__Try it__.
Count every line in the data that contains the word "bear", then report that number alone.

__Records for this task__.
■ ■ ■

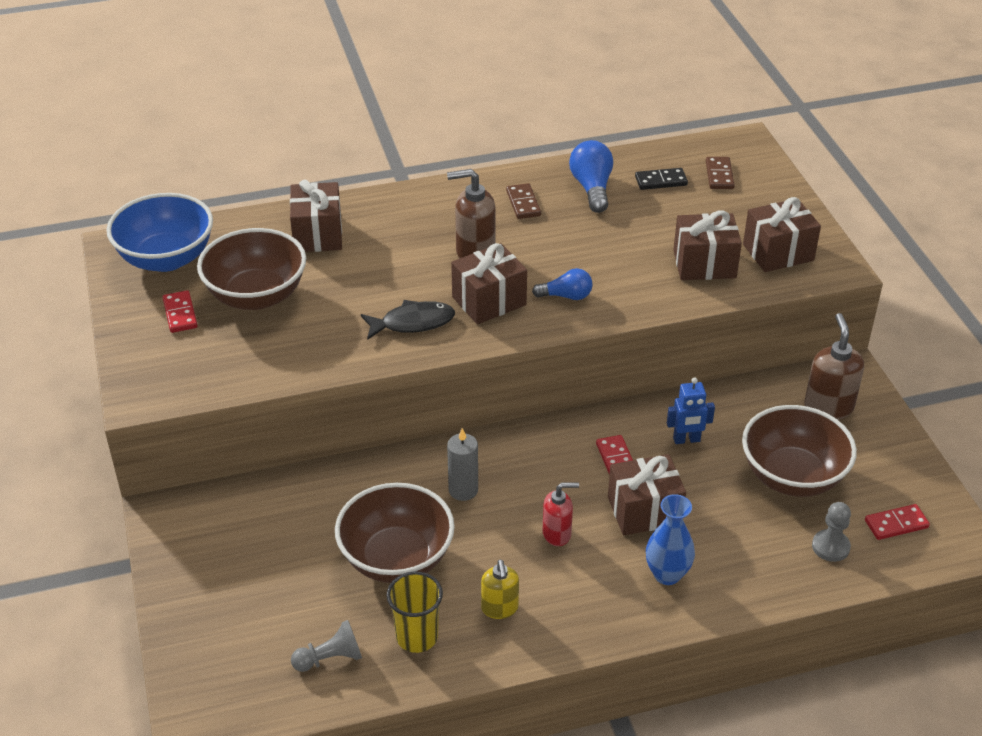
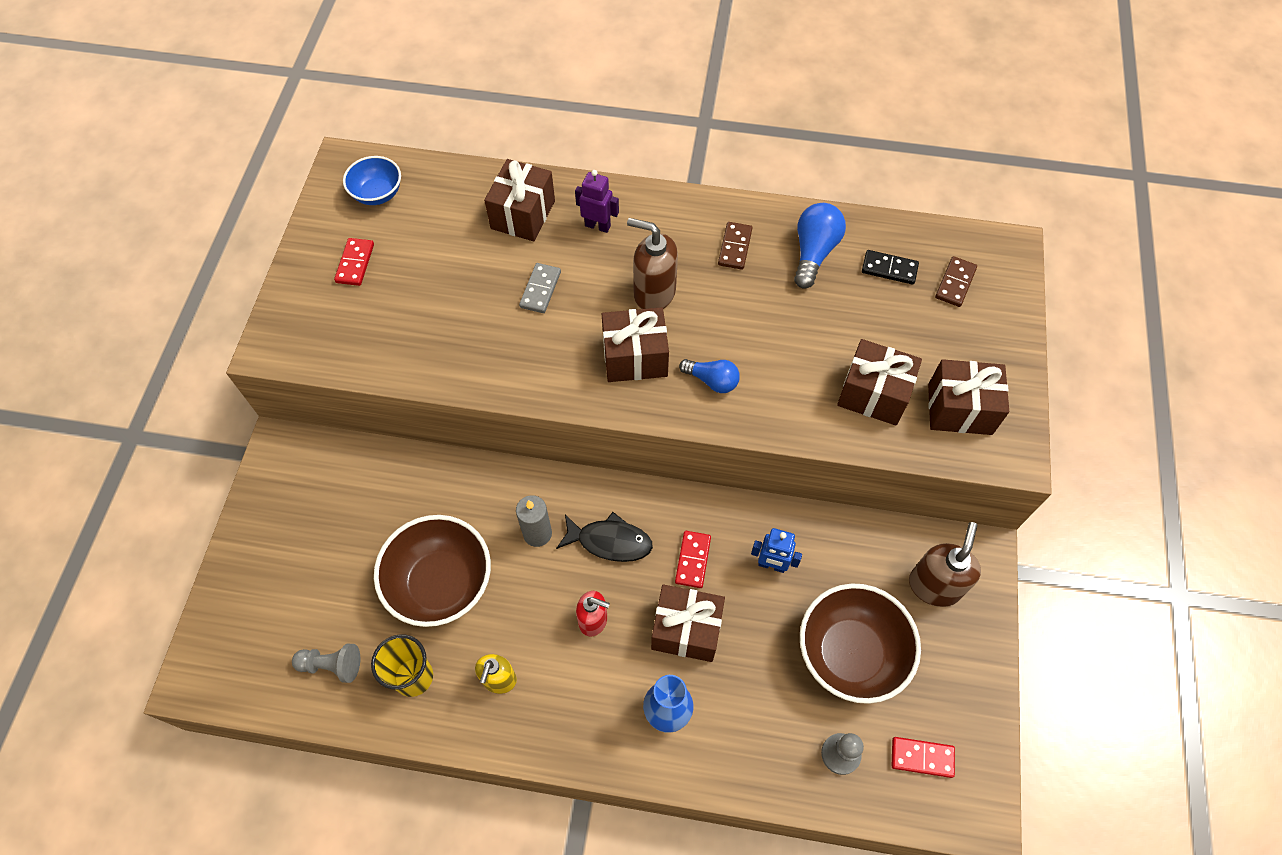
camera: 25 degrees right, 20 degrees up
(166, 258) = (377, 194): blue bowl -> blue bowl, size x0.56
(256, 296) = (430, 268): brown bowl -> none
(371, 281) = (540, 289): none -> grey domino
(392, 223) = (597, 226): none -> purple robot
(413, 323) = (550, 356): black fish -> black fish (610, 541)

■ ■ ■

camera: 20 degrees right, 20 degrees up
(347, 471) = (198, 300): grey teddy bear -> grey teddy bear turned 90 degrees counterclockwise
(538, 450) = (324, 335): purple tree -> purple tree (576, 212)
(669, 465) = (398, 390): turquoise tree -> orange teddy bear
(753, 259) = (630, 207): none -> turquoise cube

■ ■ ■

__Response for this exercise__.
2